Start of THE RECORDS

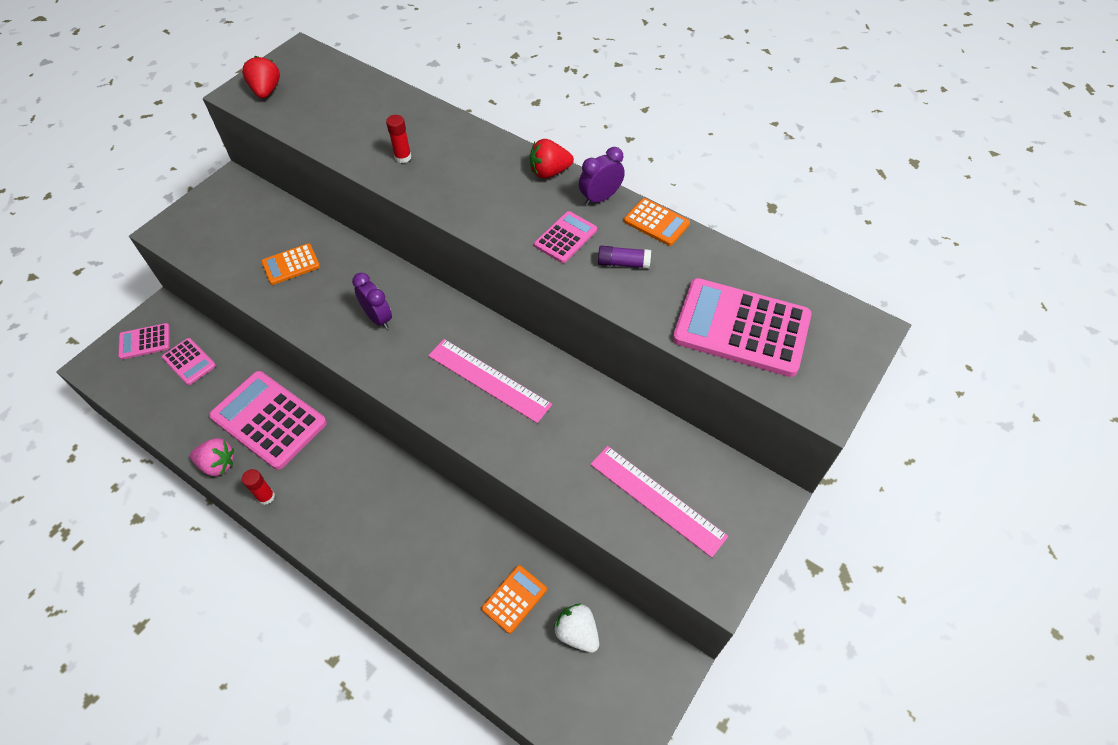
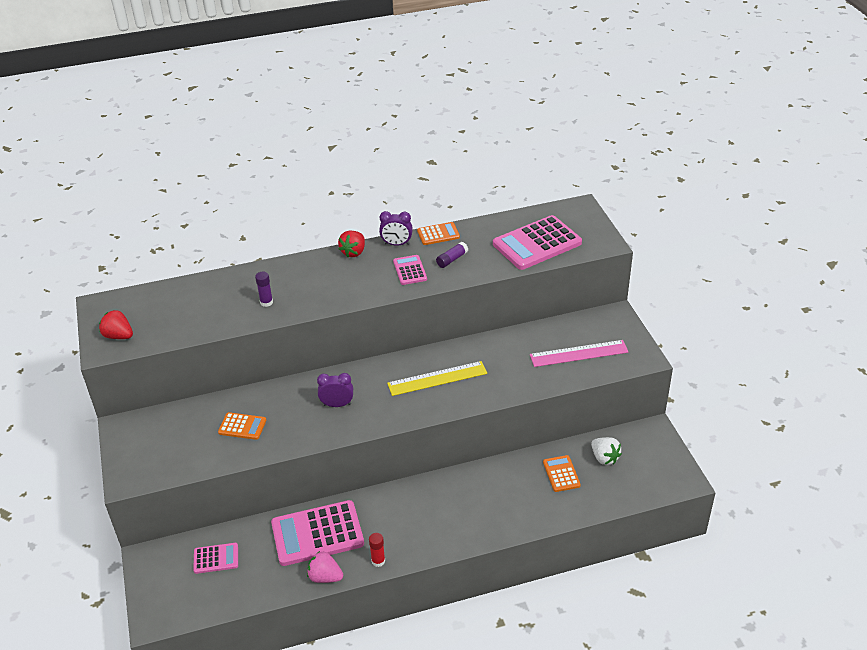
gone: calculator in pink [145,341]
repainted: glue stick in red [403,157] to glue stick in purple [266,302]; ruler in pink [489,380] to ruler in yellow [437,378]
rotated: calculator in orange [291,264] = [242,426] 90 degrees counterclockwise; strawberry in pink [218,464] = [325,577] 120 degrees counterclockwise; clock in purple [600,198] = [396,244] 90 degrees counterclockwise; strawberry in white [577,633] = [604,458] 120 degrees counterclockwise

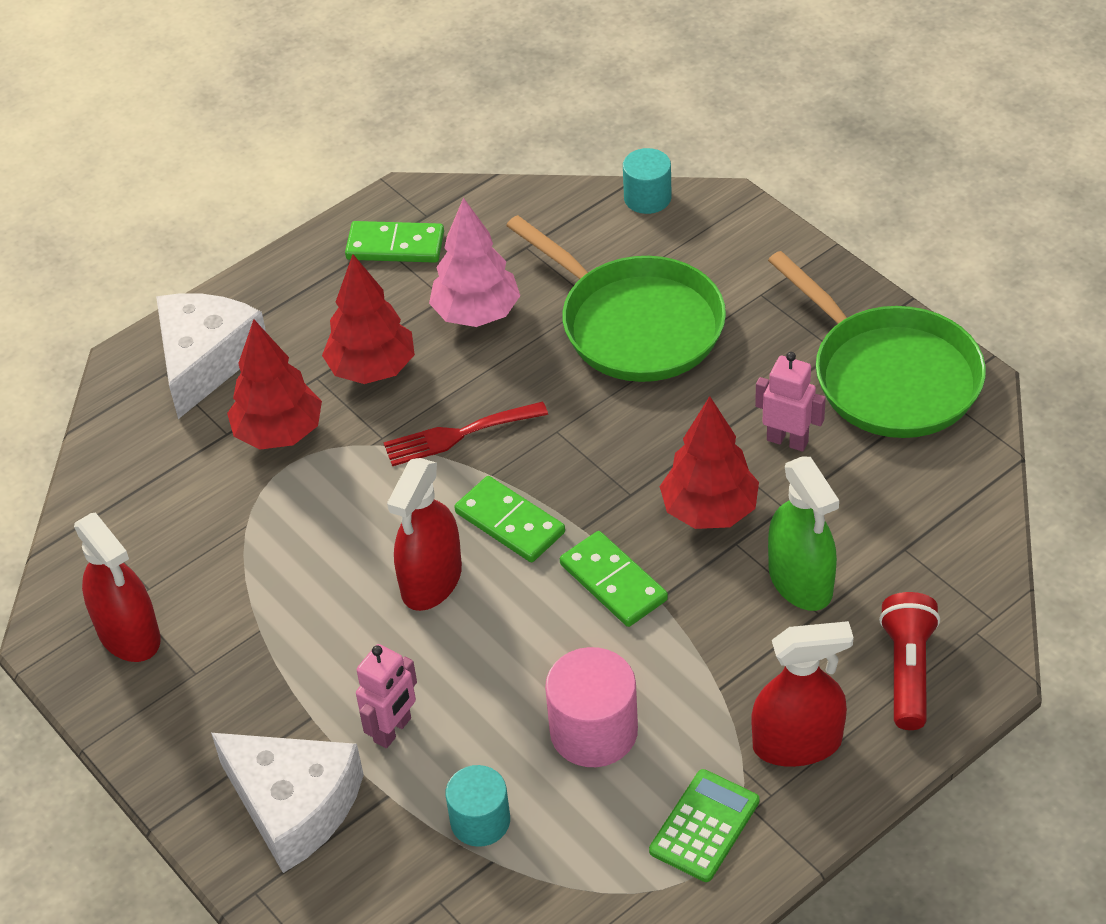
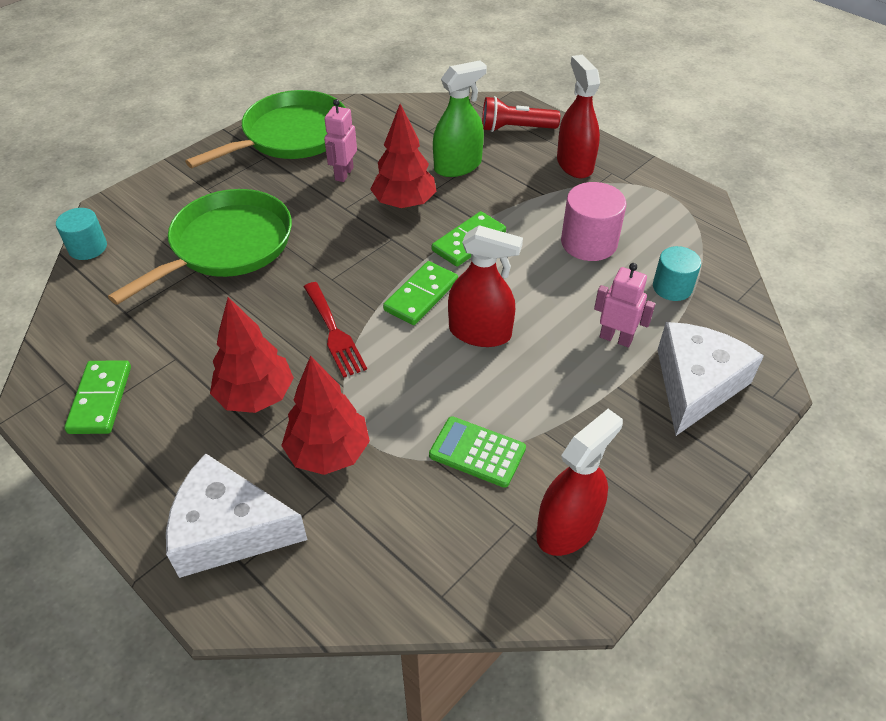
gone: tree in pink [476,314]
shifted: calculator in green [704,826] to [477,452]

End of THE RECORDS

The whole listing, pictures excluded, should be output exactly.

== RESULT OF THE EXERCISE ==
gone: calculator in pink [145,341]
repainted: glue stick in red [403,157] to glue stick in purple [266,302]; ruler in pink [489,380] to ruler in yellow [437,378]
rotated: calculator in orange [291,264] = [242,426] 90 degrees counterclockwise; strawberry in pink [218,464] = [325,577] 120 degrees counterclockwise; clock in purple [600,198] = [396,244] 90 degrees counterclockwise; strawberry in white [577,633] = [604,458] 120 degrees counterclockwise

gone: tree in pink [476,314]
shifted: calculator in green [704,826] to [477,452]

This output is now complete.